++++ Data supplied

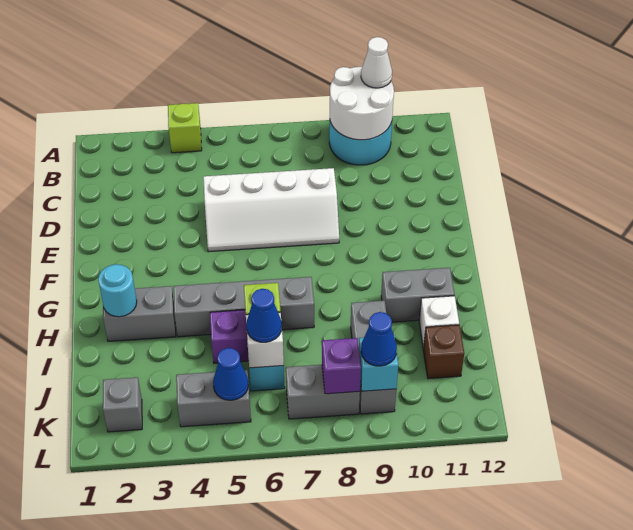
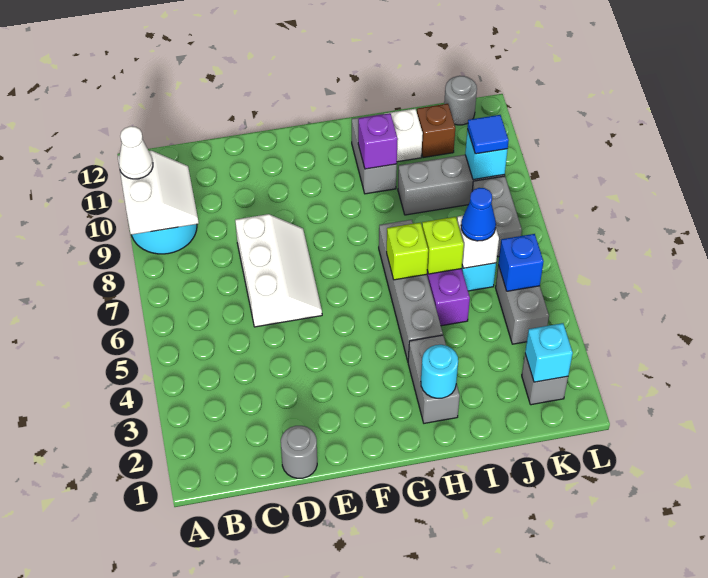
lime brick A4 level 1 -> lime brick H6 level 2
white round brick A9:B10 level 2 -> white slope A9:B10 level 2 top A
none -> grey round brick D1 level 1
white slope D5:E8 level 1 top D -> white slope D6:E8 level 1 top D
none -> cyan brick K2 level 2
blue cone K5 level 2 -> blue brick K5 level 2
purple brick K8 level 2 -> purple brick H10 level 2
blue cone K9 level 3 -> blue tile K9 level 3
none -> grey round brick K12 level 1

++++++++

## [Exercise brief]
Write all the lines above out again exactly, minus the images.

## [Output below]
lime brick A4 level 1 -> lime brick H6 level 2
white round brick A9:B10 level 2 -> white slope A9:B10 level 2 top A
none -> grey round brick D1 level 1
white slope D5:E8 level 1 top D -> white slope D6:E8 level 1 top D
none -> cyan brick K2 level 2
blue cone K5 level 2 -> blue brick K5 level 2
purple brick K8 level 2 -> purple brick H10 level 2
blue cone K9 level 3 -> blue tile K9 level 3
none -> grey round brick K12 level 1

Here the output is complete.